WORK TO BE COMPLETED => Find each line in the entries below that contains the string "grace" and copy those lines. Treat uppercase and lowercase letters as different.

SUPPLIED ENTRIES =>
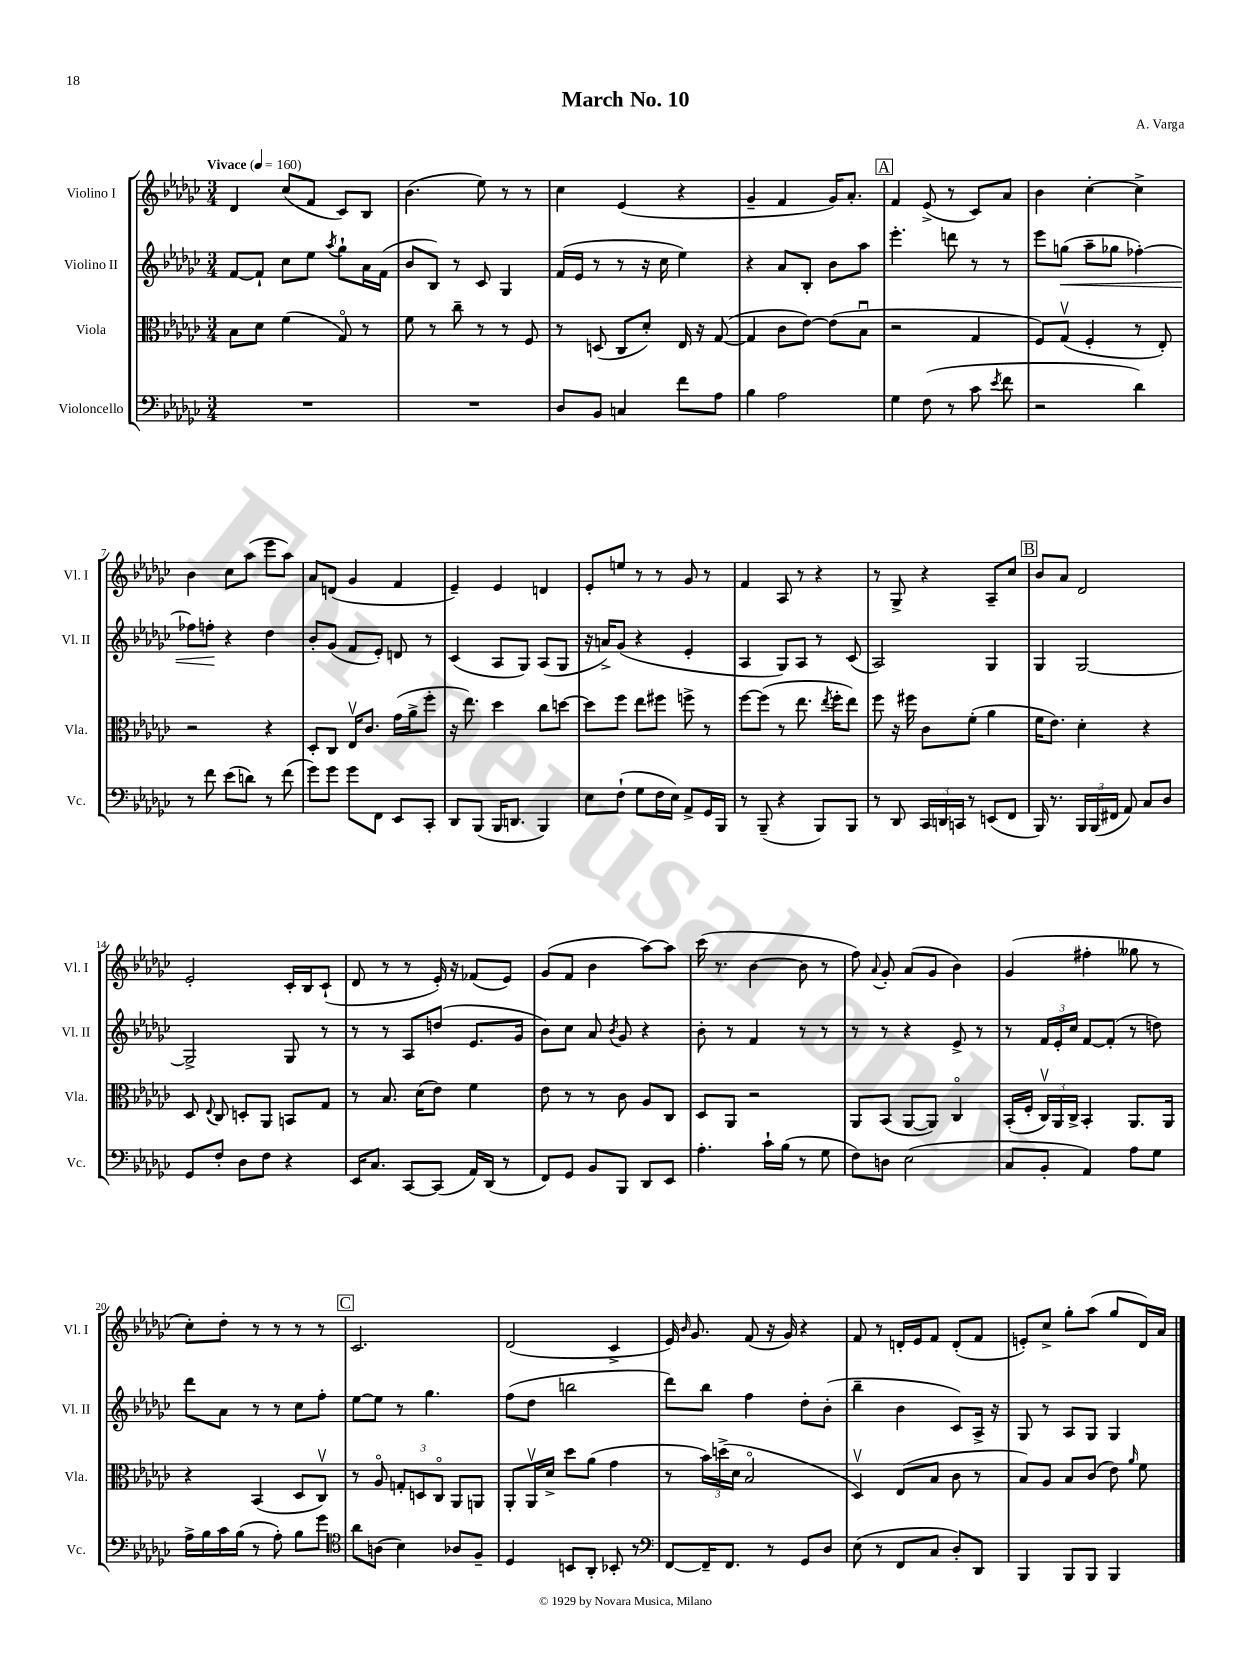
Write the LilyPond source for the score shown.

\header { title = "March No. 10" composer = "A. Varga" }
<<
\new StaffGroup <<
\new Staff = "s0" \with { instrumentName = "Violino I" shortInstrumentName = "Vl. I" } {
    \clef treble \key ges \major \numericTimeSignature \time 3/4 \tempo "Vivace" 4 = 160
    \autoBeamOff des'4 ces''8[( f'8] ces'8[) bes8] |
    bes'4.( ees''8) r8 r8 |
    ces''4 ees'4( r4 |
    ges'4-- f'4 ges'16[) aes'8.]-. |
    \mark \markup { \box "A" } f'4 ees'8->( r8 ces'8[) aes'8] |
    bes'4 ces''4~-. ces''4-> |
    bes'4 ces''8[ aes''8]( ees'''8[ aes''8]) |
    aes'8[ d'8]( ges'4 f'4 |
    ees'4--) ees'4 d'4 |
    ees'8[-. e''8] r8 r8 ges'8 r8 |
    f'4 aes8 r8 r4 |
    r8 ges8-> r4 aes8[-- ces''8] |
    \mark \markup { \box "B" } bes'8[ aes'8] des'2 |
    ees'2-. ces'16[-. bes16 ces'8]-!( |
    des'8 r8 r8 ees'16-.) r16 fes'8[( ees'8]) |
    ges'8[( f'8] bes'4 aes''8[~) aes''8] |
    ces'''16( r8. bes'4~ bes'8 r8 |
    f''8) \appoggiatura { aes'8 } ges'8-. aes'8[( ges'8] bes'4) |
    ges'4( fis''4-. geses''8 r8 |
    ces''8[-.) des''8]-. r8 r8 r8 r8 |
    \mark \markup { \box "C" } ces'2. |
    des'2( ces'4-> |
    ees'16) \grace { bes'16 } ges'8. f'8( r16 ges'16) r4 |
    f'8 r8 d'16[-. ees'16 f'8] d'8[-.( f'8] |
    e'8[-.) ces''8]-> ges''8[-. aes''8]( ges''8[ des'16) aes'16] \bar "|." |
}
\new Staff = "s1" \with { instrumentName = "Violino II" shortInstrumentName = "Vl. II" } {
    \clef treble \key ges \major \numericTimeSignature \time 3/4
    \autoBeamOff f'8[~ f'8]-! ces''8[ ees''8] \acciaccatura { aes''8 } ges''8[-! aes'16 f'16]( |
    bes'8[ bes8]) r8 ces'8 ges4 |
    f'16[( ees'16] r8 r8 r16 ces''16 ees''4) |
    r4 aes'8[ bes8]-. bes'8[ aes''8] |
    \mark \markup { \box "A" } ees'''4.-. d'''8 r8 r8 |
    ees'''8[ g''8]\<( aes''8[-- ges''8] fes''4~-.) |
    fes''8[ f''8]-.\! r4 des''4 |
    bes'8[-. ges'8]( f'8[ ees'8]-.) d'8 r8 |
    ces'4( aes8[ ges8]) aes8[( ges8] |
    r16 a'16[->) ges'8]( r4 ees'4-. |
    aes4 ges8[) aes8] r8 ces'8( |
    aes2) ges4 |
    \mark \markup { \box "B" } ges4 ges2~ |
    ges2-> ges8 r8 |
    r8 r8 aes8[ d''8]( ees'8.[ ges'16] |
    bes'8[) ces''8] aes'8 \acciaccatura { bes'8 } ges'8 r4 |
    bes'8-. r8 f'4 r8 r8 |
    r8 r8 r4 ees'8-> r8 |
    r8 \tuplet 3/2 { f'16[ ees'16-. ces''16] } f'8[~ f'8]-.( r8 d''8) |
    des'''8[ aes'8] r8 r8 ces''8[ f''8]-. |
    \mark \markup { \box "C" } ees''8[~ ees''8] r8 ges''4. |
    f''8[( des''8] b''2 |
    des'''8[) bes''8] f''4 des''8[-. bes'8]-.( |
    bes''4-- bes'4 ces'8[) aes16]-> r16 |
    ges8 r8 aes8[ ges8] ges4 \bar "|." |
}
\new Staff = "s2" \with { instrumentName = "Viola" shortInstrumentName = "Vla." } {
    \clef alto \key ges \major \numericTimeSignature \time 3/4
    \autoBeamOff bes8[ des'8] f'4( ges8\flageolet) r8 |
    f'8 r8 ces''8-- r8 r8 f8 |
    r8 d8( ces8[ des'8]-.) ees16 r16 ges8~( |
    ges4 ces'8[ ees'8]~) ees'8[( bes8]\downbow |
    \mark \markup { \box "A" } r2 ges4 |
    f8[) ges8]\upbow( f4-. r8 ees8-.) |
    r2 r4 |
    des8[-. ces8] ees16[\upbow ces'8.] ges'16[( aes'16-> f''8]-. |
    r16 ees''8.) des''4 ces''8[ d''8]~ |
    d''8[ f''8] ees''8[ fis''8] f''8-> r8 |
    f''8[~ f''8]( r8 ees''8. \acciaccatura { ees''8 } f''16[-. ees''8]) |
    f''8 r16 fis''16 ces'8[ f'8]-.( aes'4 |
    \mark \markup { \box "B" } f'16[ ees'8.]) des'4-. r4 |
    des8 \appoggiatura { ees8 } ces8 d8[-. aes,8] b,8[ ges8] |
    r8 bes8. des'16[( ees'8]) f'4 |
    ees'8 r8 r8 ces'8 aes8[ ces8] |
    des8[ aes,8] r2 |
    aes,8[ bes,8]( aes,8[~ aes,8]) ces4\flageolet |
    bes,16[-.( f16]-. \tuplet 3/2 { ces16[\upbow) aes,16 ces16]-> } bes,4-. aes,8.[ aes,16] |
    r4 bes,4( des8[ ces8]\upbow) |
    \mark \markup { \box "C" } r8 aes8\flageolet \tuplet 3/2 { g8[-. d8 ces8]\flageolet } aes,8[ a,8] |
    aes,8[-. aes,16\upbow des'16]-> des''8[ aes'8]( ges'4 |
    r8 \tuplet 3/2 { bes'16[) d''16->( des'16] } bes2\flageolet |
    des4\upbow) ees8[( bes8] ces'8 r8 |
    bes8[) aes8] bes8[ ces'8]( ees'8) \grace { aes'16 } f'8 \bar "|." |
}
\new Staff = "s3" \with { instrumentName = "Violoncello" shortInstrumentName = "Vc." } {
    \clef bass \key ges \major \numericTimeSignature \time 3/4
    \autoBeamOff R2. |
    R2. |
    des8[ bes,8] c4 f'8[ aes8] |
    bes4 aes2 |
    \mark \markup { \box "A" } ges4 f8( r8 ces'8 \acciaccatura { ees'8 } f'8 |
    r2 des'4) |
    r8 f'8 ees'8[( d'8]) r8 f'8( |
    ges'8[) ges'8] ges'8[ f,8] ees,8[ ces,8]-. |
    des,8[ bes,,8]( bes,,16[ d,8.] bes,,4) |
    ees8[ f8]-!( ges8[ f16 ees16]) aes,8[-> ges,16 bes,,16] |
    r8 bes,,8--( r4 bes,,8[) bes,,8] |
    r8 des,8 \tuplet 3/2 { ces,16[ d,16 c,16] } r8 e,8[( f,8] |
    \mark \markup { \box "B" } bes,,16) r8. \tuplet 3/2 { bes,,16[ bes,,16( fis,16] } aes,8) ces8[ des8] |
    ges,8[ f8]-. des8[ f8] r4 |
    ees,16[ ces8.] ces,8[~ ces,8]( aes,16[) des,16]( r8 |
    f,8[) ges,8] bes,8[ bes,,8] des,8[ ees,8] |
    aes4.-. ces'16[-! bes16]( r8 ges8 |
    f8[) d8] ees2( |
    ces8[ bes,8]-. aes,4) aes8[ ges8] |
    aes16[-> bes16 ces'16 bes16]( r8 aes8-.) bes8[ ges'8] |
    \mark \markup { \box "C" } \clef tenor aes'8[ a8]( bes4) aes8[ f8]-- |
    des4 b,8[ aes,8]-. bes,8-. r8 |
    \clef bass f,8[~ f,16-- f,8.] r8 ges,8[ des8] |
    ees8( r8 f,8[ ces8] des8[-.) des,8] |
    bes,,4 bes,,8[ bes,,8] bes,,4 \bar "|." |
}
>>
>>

SOLUTION BELOW =>
    ees'16) \grace { bes'16 } ges'8. f'8( r16 ges'16) r4 |
    bes8[) aes8] bes8[ ces'8]( ees'8) \grace { aes'16 } f'8 \bar "|." |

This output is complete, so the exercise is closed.